**WHAT IS NEEDED**: In the records below, find the line that contains "black dumbbell [238,615,287,638]" and the line that contains "green banana [296,617,391,651]". Set down exactly those lines and every line between them, and nothing more.

**PROVIDED INFORMATION**:
== Segment start ==

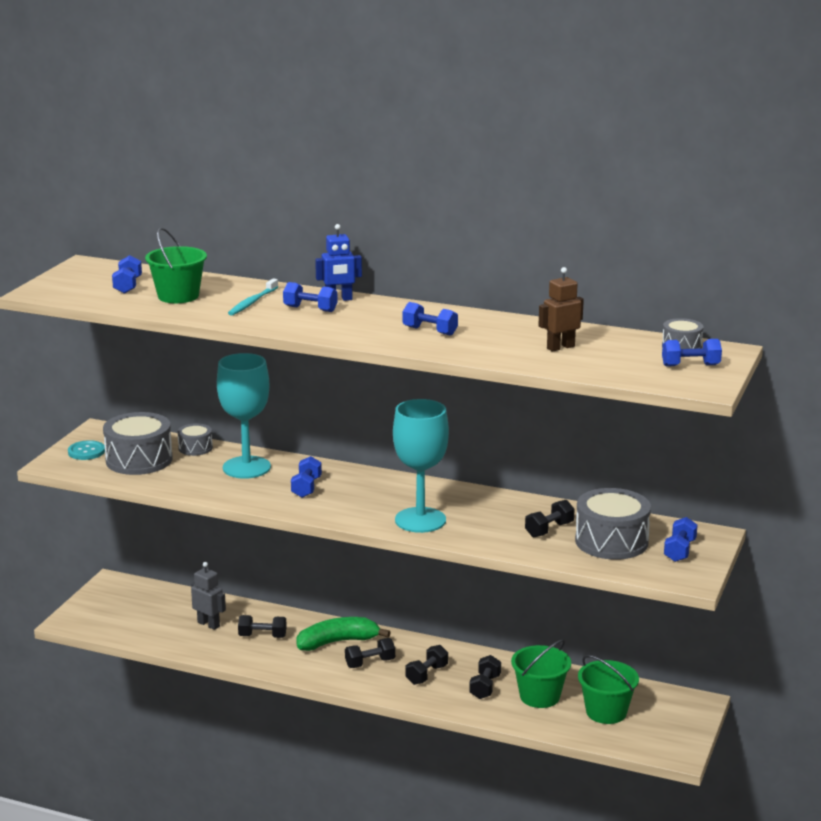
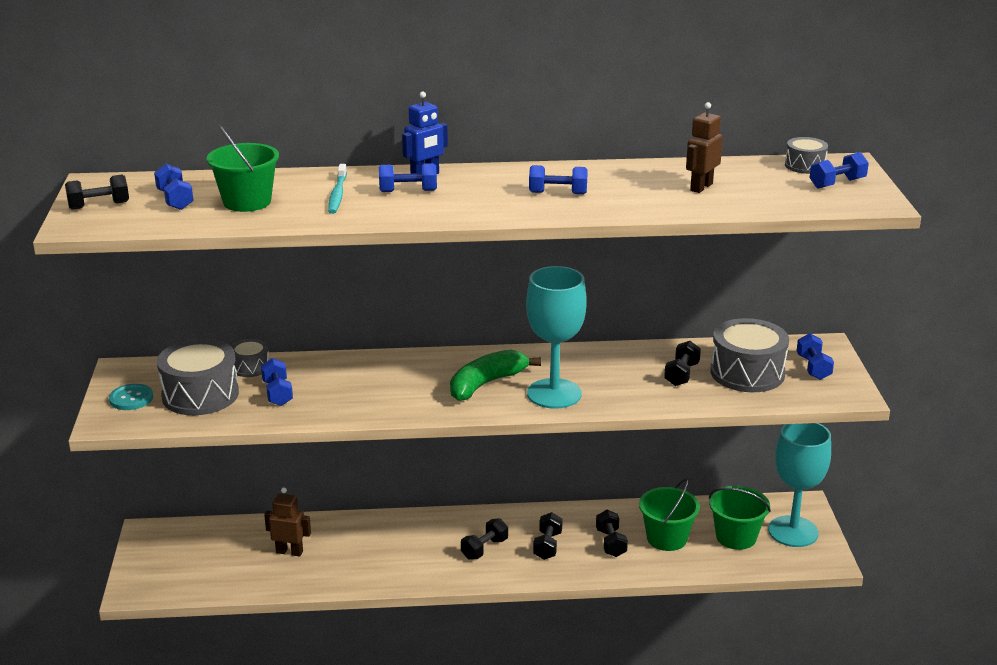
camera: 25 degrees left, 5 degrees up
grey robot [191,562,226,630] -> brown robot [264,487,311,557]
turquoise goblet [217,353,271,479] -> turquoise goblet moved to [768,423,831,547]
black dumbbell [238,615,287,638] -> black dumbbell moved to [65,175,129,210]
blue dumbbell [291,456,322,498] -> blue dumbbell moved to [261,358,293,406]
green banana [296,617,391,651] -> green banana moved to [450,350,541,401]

== Segment end ==
== Segment start ==

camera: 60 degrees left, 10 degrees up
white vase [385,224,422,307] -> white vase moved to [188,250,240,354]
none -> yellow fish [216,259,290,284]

== Segment end ==

**EXERCISE SOLUTION**:
black dumbbell [238,615,287,638] -> black dumbbell moved to [65,175,129,210]
blue dumbbell [291,456,322,498] -> blue dumbbell moved to [261,358,293,406]
green banana [296,617,391,651] -> green banana moved to [450,350,541,401]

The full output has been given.